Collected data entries
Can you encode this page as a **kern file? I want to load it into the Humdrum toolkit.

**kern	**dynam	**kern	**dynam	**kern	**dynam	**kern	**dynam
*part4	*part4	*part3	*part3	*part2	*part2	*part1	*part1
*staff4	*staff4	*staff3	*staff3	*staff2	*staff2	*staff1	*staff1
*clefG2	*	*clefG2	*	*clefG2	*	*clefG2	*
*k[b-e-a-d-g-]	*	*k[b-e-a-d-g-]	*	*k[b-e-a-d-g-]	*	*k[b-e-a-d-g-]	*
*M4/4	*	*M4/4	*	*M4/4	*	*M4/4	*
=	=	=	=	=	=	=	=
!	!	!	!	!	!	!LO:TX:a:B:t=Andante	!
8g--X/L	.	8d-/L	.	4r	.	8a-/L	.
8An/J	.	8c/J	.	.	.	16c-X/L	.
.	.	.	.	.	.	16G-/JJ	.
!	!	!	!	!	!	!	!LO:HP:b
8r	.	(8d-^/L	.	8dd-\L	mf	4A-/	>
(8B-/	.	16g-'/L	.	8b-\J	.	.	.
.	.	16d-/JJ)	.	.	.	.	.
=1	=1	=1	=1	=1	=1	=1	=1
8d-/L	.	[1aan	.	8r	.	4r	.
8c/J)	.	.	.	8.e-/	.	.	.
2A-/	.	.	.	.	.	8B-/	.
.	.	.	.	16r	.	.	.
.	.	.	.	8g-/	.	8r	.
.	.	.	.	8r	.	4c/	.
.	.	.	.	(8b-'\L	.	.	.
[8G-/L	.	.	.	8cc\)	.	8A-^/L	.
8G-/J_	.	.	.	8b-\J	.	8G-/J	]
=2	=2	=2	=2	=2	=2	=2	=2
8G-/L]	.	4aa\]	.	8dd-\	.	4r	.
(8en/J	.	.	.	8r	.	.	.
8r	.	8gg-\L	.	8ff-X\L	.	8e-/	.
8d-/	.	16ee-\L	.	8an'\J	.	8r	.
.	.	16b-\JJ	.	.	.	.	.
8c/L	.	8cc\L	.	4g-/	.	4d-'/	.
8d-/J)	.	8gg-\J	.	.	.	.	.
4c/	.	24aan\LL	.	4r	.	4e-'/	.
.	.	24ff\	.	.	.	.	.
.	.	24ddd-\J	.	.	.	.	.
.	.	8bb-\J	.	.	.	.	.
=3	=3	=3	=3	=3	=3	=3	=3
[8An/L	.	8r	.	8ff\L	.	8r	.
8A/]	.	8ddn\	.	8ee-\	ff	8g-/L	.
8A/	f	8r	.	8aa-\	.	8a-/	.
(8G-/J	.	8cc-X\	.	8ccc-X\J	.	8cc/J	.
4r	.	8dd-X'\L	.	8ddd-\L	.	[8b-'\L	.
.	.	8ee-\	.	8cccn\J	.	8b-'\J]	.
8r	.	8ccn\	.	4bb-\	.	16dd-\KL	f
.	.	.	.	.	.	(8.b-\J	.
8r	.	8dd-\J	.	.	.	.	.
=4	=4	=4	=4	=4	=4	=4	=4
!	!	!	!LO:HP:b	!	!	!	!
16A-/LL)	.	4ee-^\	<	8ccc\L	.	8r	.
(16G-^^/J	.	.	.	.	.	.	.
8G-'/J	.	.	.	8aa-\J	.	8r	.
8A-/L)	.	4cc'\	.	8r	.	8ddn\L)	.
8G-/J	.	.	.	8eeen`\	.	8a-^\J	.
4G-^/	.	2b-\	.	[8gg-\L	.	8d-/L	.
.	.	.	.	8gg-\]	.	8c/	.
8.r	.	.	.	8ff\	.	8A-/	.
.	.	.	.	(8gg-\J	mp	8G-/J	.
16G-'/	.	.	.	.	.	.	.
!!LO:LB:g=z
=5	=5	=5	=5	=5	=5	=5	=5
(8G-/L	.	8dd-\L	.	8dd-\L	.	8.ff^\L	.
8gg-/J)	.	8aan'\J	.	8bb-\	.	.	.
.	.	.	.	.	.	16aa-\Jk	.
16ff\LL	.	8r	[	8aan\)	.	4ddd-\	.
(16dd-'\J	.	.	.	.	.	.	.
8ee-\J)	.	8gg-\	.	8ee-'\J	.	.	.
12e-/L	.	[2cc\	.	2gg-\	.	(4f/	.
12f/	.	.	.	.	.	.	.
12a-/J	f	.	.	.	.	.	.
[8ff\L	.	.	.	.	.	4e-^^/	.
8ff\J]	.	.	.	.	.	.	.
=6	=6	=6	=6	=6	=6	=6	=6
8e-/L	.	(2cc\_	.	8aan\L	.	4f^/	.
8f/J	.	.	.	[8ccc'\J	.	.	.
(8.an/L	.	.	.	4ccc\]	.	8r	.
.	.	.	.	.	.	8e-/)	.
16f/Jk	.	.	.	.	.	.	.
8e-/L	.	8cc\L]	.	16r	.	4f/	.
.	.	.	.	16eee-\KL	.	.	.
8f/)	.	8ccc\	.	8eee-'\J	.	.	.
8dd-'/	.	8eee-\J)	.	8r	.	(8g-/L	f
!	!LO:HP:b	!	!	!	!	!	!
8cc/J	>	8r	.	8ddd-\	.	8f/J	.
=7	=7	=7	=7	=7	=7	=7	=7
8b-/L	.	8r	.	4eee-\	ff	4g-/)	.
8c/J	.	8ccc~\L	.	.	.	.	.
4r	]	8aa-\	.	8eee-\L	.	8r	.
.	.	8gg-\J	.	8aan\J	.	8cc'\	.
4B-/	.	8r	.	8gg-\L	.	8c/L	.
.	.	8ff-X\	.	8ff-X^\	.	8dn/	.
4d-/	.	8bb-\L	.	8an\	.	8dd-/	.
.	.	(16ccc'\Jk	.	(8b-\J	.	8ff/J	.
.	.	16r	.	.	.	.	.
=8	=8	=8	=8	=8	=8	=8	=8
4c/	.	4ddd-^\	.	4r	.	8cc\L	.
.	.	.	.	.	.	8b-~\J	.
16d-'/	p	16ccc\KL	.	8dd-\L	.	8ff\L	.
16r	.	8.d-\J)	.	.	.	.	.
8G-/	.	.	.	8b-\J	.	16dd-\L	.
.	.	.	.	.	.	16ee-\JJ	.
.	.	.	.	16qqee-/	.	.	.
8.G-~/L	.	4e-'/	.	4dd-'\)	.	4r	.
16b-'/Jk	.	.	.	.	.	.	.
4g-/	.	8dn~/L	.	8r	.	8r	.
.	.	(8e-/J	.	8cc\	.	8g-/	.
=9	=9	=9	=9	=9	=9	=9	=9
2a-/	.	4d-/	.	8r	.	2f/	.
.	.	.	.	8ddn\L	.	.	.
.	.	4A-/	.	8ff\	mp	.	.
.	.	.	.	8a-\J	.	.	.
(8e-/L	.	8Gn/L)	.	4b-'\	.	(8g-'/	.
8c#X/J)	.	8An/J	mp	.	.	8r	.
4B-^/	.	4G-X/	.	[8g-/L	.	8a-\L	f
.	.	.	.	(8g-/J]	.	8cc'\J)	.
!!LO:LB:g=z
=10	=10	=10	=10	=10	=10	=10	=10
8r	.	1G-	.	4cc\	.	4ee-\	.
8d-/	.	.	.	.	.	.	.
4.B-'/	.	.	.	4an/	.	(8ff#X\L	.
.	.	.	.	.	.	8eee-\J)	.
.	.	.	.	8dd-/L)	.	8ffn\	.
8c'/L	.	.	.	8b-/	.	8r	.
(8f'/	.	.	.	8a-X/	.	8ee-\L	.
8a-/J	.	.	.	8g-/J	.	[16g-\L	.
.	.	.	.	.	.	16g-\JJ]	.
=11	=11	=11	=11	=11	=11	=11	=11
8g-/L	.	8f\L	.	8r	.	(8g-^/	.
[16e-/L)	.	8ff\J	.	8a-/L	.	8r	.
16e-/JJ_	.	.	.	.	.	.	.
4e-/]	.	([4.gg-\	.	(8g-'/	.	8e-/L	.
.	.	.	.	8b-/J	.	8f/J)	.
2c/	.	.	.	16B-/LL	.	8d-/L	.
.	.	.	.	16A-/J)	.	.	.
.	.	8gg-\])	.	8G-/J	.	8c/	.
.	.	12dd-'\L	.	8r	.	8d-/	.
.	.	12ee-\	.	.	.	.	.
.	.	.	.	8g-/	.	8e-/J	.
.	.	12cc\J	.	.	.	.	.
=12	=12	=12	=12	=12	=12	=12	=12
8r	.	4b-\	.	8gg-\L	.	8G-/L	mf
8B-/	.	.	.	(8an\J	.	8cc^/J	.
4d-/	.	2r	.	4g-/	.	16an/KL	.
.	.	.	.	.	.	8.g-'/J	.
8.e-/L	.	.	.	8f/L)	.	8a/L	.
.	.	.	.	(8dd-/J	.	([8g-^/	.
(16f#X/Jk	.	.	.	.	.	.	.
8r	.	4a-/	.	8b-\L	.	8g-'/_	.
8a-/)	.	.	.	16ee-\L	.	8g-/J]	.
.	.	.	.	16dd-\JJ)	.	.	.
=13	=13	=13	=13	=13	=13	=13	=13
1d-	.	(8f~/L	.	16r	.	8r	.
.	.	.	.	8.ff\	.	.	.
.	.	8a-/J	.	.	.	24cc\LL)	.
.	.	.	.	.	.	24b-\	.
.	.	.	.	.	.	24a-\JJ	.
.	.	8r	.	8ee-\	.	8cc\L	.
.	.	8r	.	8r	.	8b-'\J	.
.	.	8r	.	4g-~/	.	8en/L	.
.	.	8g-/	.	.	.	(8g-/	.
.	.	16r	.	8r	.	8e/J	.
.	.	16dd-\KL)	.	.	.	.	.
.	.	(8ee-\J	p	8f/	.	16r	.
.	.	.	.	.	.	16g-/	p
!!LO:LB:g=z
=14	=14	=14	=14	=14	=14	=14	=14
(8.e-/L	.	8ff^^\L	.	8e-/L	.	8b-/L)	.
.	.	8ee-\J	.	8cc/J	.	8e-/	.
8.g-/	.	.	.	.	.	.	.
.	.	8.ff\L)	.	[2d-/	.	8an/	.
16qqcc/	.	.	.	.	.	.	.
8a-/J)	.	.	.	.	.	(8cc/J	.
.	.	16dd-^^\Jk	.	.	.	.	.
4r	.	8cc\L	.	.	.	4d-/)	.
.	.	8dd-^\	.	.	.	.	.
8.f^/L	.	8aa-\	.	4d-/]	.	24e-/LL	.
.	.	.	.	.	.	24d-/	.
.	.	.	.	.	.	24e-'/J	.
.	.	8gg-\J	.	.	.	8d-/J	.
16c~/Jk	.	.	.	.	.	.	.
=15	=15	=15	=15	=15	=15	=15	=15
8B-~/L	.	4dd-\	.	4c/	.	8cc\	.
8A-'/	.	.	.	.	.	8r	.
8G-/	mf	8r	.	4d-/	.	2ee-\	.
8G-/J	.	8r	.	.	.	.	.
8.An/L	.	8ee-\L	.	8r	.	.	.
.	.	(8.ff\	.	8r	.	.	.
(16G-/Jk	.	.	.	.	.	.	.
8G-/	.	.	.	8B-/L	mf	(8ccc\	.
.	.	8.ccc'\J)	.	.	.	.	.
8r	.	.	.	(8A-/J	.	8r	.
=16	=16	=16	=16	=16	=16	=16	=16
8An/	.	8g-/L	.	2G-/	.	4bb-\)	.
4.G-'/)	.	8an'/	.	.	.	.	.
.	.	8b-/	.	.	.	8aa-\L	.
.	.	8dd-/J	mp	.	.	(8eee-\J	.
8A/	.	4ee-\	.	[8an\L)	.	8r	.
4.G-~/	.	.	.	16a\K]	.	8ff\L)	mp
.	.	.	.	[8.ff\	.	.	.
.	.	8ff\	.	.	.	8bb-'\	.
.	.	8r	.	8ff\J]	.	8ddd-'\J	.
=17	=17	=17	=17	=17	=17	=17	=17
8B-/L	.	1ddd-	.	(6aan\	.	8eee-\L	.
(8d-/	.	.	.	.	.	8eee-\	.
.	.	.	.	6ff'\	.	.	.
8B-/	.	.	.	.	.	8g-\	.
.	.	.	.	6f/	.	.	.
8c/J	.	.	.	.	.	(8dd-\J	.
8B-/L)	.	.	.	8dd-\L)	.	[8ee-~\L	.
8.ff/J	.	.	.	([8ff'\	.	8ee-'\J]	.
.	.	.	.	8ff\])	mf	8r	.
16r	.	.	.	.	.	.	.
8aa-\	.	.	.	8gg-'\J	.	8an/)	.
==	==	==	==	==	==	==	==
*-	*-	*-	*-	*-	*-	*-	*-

▶ [What you should do]: Identify every line in the rows above that contains the string "kern", and copy each of those lines. Case counts.

▶ [Solution for this exercise]:
Can you encode this page as a **kern file? I want to load it into the Humdrum toolkit.
**kern	**dynam	**kern	**dynam	**kern	**dynam	**kern	**dynam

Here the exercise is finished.